## [Task input]
______
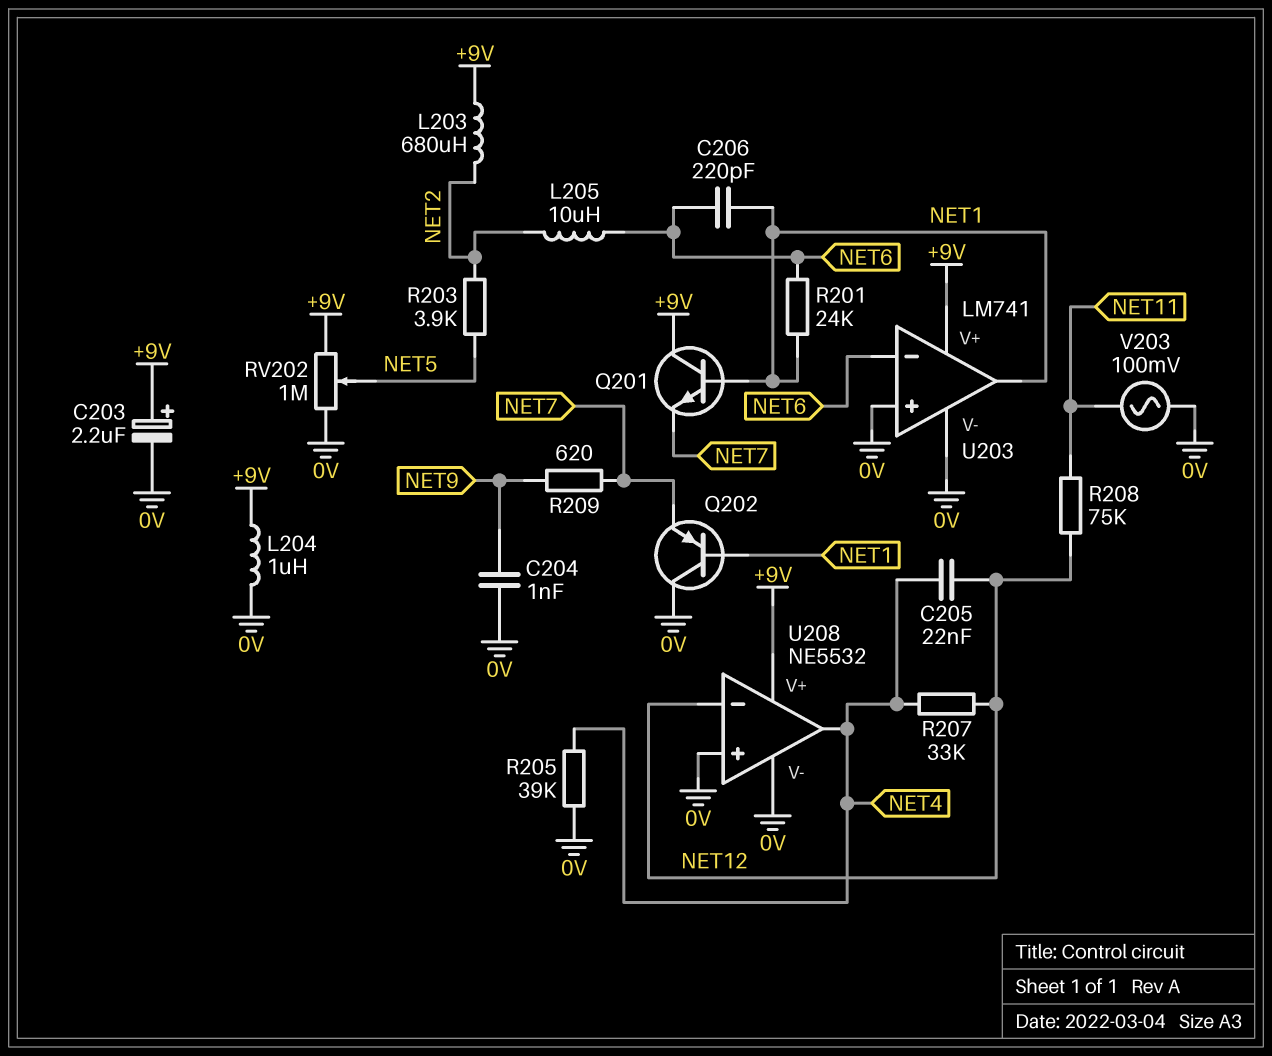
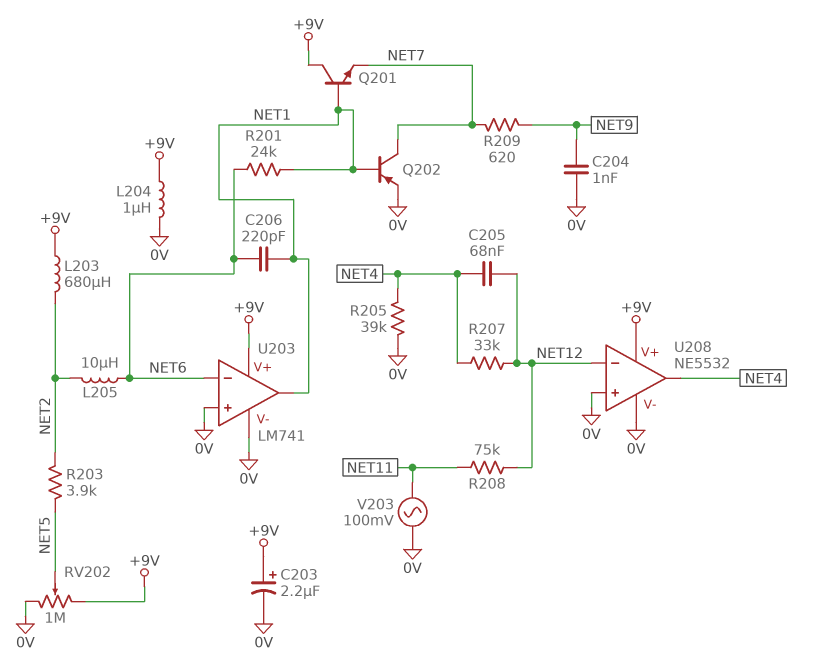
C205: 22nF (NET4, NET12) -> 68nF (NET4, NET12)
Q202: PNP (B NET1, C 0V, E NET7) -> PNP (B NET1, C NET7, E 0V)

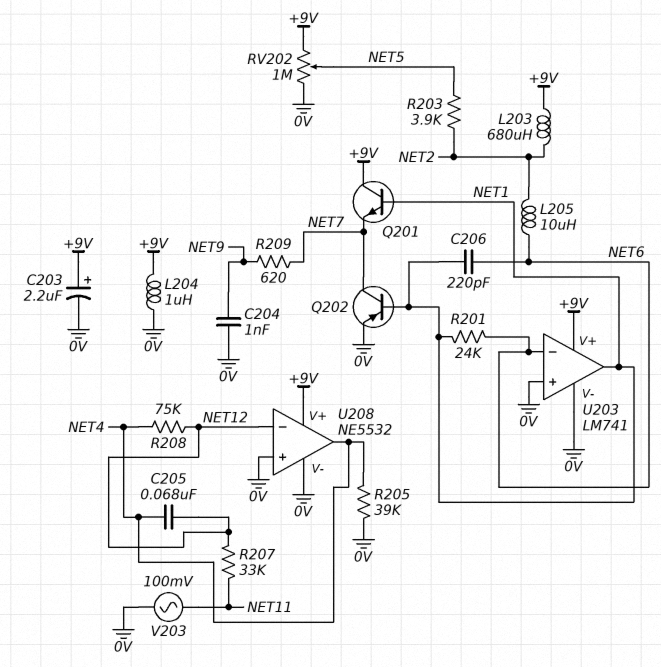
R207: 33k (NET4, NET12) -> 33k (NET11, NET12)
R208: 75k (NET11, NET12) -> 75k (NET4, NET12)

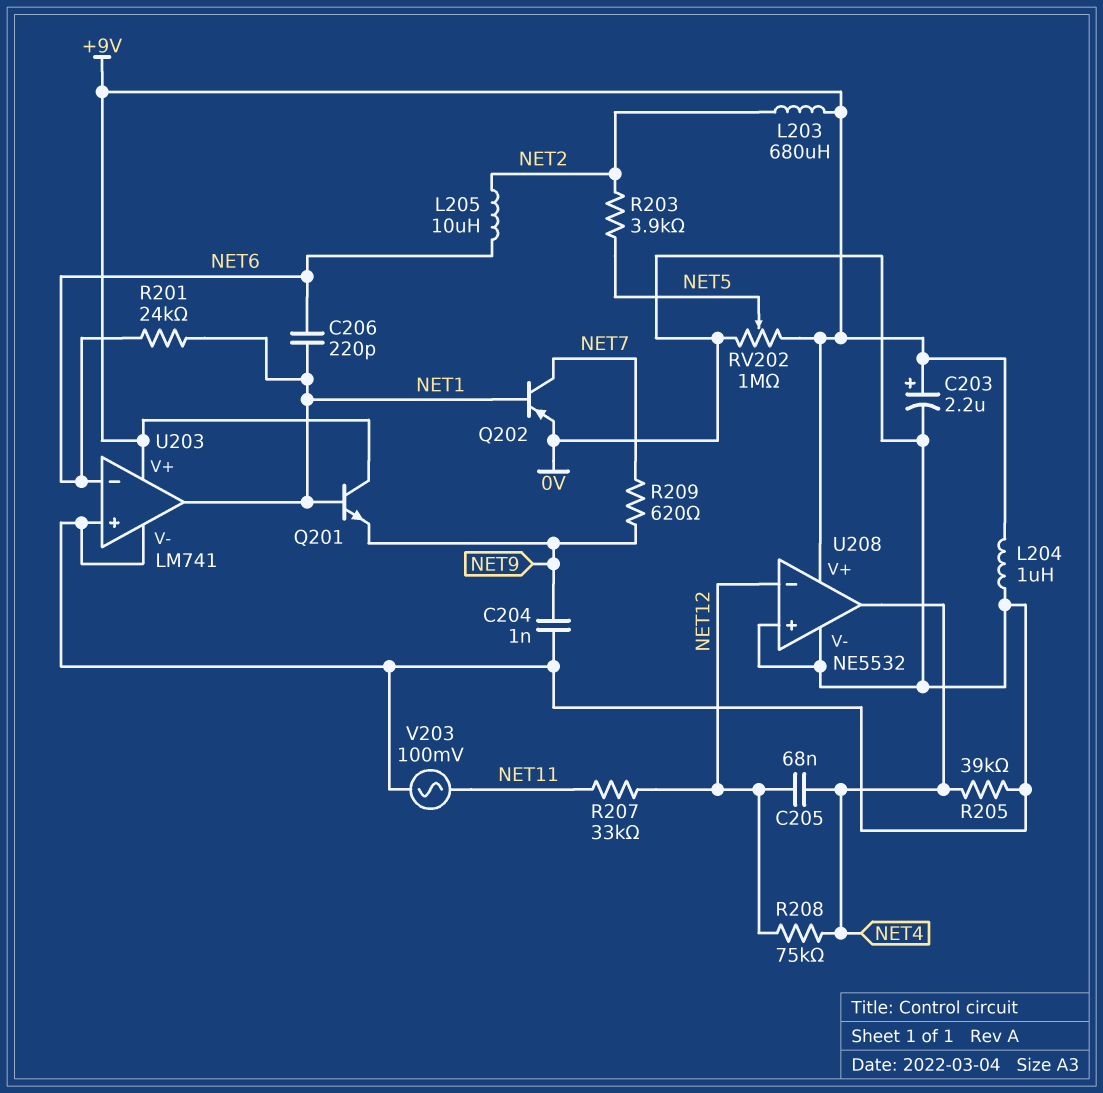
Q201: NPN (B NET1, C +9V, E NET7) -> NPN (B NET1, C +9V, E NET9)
______
## [Your objective]
Each line above must be set down exactly, though no picture should be carried over.

## [Answer space]
C205: 22nF (NET4, NET12) -> 68nF (NET4, NET12)
Q202: PNP (B NET1, C 0V, E NET7) -> PNP (B NET1, C NET7, E 0V)

R207: 33k (NET4, NET12) -> 33k (NET11, NET12)
R208: 75k (NET11, NET12) -> 75k (NET4, NET12)

Q201: NPN (B NET1, C +9V, E NET7) -> NPN (B NET1, C +9V, E NET9)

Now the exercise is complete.